| WHAT IS BEING ASKED |
Select the lines below containing the word "calculator".
RECORDS PROVIDED START
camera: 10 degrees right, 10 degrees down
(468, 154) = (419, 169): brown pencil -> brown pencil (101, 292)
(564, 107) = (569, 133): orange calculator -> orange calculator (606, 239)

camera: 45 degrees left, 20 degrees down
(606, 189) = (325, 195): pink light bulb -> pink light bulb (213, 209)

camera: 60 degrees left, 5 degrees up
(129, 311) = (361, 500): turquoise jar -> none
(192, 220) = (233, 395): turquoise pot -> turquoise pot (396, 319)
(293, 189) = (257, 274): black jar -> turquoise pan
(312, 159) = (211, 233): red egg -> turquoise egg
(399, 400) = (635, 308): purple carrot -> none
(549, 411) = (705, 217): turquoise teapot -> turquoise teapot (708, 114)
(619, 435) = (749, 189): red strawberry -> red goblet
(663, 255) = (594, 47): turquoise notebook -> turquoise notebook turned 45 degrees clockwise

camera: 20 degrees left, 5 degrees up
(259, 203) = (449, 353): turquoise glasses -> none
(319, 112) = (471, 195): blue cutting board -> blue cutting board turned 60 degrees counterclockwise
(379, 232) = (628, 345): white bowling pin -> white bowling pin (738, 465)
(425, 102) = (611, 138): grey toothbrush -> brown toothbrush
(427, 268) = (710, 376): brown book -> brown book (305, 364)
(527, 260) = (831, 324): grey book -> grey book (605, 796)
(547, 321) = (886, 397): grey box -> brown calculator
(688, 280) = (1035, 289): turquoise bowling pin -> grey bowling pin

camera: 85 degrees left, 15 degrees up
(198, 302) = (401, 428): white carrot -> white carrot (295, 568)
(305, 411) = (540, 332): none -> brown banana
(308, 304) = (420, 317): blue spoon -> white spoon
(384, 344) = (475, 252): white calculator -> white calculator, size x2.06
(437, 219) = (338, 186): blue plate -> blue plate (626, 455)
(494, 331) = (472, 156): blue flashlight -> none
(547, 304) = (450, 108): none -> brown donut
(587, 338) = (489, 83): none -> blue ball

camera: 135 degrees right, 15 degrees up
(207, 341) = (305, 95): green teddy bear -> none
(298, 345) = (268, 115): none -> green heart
RECORDS PROVIDED END
| RESPONSE FOR THIS EXERCISE |
(564, 107) = (569, 133): orange calculator -> orange calculator (606, 239)
(547, 321) = (886, 397): grey box -> brown calculator
(384, 344) = (475, 252): white calculator -> white calculator, size x2.06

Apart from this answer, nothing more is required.